BEGIN

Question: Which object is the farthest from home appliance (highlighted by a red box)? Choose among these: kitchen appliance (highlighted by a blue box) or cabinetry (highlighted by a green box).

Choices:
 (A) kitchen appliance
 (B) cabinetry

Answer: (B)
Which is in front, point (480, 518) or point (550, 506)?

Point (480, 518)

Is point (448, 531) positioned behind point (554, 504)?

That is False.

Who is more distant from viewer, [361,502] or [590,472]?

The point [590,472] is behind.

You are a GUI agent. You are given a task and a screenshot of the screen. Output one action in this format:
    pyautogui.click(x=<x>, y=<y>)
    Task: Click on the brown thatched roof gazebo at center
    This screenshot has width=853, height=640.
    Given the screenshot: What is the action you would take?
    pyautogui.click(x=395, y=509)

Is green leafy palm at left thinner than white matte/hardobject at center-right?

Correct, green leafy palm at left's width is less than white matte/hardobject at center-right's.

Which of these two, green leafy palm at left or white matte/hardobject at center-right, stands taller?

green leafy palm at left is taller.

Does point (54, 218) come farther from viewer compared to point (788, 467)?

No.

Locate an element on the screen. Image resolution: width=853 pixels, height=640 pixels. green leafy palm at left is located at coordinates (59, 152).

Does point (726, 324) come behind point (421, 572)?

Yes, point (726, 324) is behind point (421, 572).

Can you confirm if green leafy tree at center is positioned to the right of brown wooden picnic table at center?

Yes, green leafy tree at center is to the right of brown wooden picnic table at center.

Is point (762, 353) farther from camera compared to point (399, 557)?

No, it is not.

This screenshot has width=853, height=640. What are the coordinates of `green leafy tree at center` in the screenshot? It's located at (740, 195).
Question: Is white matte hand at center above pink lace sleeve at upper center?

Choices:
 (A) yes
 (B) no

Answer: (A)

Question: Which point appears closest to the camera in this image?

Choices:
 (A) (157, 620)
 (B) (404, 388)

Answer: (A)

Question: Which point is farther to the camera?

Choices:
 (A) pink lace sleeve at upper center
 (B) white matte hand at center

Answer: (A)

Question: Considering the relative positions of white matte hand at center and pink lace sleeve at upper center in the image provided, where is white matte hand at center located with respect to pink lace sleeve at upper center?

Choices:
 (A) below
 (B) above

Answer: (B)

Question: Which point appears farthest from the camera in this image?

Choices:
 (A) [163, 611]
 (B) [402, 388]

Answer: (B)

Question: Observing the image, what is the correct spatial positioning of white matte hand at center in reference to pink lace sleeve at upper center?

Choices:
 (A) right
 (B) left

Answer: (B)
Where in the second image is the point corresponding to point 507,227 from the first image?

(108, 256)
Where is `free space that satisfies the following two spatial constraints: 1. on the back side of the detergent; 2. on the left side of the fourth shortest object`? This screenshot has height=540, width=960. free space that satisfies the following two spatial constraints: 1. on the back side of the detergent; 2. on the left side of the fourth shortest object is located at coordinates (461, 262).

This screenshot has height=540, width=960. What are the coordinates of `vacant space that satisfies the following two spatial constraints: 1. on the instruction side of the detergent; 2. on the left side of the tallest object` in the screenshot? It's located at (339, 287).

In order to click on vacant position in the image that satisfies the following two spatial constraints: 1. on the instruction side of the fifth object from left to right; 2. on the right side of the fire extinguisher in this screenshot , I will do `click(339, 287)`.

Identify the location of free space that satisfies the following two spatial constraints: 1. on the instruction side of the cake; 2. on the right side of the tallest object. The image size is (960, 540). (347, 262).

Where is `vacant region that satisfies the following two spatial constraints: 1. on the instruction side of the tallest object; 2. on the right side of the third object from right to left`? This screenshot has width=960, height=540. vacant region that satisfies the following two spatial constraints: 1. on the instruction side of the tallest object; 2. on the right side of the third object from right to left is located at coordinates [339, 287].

END

**Problem details**. Turn every line of the records above into a Markdown table with the columns No. and Entry, numbering the rows in order and skipping blank lines.

**Exercise solution**.
| No. | Entry |
|---|---|
| 1 | Question: Which object is the farthest from home appliance (highlighted by a red box)? Choose among these: kitchen appliance (highlighted by a blue box) or cabinetry (highlighted by a green box). |
| 2 | Choices: |
| 3 |  (A) kitchen appliance |
| 4 |  (B) cabinetry |
| 5 | Answer: (B) |
| 6 | Which is in front, point (480, 518) or point (550, 506)? |
| 7 | Point (480, 518) |
| 8 | Is point (448, 531) positioned behind point (554, 504)? |
| 9 | That is False. |
| 10 | Who is more distant from viewer, [361,502] or [590,472]? |
| 11 | The point [590,472] is behind. |
| 12 | You are a GUI agent. You are given a task and a screenshot of the screen. Output one action in this format: |
| 13 |     pyautogui.click(x=<x>, y=<y>) |
| 14 |     Task: Click on the brown thatched roof gazebo at center |
| 15 |     This screenshot has width=853, height=640. |
| 16 |     Given the screenshot: What is the action you would take? |
| 17 |     pyautogui.click(x=395, y=509) |
| 18 | Is green leafy palm at left thinner than white matte/hardobject at center-right? |
| 19 | Correct, green leafy palm at left's width is less than white matte/hardobject at center-right's. |
| 20 | Which of these two, green leafy palm at left or white matte/hardobject at center-right, stands taller? |
| 21 | green leafy palm at left is taller. |
| 22 | Does point (54, 218) come farther from viewer compared to point (788, 467)? |
| 23 | No. |
| 24 | Locate an element on the screen. Image resolution: width=853 pixels, height=640 pixels. green leafy palm at left is located at coordinates (59, 152). |
| 25 | Does point (726, 324) come behind point (421, 572)? |
| 26 | Yes, point (726, 324) is behind point (421, 572). |
| 27 | Can you confirm if green leafy tree at center is positioned to the right of brown wooden picnic table at center? |
| 28 | Yes, green leafy tree at center is to the right of brown wooden picnic table at center. |
| 29 | Is point (762, 353) farther from camera compared to point (399, 557)? |
| 30 | No, it is not. |
| 31 | This screenshot has width=853, height=640. What are the coordinates of `green leafy tree at center` in the screenshot? It's located at (740, 195). |
| 32 | Question: Is white matte hand at center above pink lace sleeve at upper center? |
| 33 | Choices: |
| 34 |  (A) yes |
| 35 |  (B) no |
| 36 | Answer: (A) |
| 37 | Question: Which point appears closest to the camera in this image? |
| 38 | Choices: |
| 39 |  (A) (157, 620) |
| 40 |  (B) (404, 388) |
| 41 | Answer: (A) |
| 42 | Question: Which point is farther to the camera? |
| 43 | Choices: |
| 44 |  (A) pink lace sleeve at upper center |
| 45 |  (B) white matte hand at center |
| 46 | Answer: (A) |
| 47 | Question: Considering the relative positions of white matte hand at center and pink lace sleeve at upper center in the image provided, where is white matte hand at center located with respect to pink lace sleeve at upper center? |
| 48 | Choices: |
| 49 |  (A) below |
| 50 |  (B) above |
| 51 | Answer: (B) |
| 52 | Question: Which point appears farthest from the camera in this image? |
| 53 | Choices: |
| 54 |  (A) [163, 611] |
| 55 |  (B) [402, 388] |
| 56 | Answer: (B) |
| 57 | Question: Observing the image, what is the correct spatial positioning of white matte hand at center in reference to pink lace sleeve at upper center? |
| 58 | Choices: |
| 59 |  (A) right |
| 60 |  (B) left |
| 61 | Answer: (B) |
| 62 | Where in the second image is the point corresponding to point 507,227 from the first image? |
| 63 | (108, 256) |
| 64 | Where is `free space that satisfies the following two spatial constraints: 1. on the back side of the detergent; 2. on the left side of the fourth shortest object`? This screenshot has height=540, width=960. free space that satisfies the following two spatial constraints: 1. on the back side of the detergent; 2. on the left side of the fourth shortest object is located at coordinates (461, 262). |
| 65 | This screenshot has height=540, width=960. What are the coordinates of `vacant space that satisfies the following two spatial constraints: 1. on the instruction side of the detergent; 2. on the left side of the tallest object` in the screenshot? It's located at (339, 287). |
| 66 | In order to click on vacant position in the image that satisfies the following two spatial constraints: 1. on the instruction side of the fifth object from left to right; 2. on the right side of the fire extinguisher in this screenshot , I will do `click(339, 287)`. |
| 67 | Identify the location of free space that satisfies the following two spatial constraints: 1. on the instruction side of the cake; 2. on the right side of the tallest object. The image size is (960, 540). (347, 262). |
| 68 | Where is `vacant region that satisfies the following two spatial constraints: 1. on the instruction side of the tallest object; 2. on the right side of the third object from right to left`? This screenshot has width=960, height=540. vacant region that satisfies the following two spatial constraints: 1. on the instruction side of the tallest object; 2. on the right side of the third object from right to left is located at coordinates [339, 287]. |